[What you need to do]: Output each entry below as it stands, leaving out every picture.

[Listed entries]:
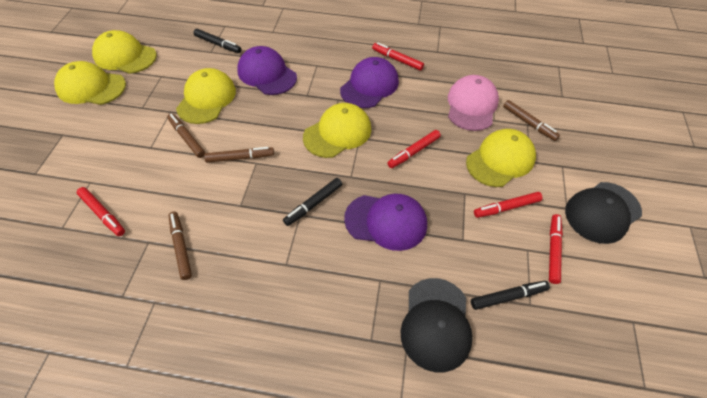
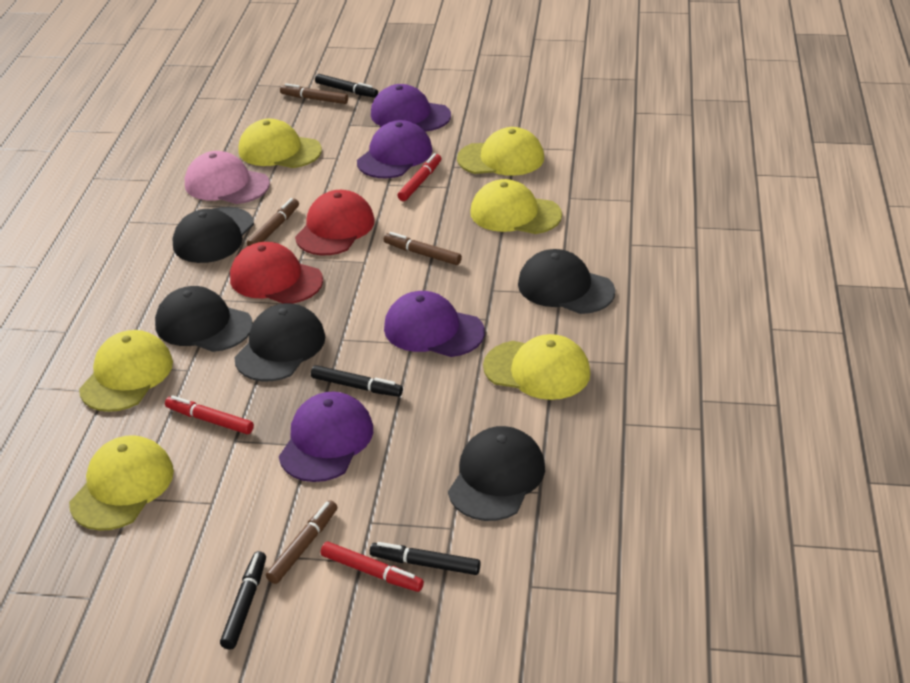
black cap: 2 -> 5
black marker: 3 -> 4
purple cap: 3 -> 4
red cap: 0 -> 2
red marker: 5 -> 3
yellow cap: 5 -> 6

[Result of this task]:
black cap: 2 -> 5
black marker: 3 -> 4
purple cap: 3 -> 4
red cap: 0 -> 2
red marker: 5 -> 3
yellow cap: 5 -> 6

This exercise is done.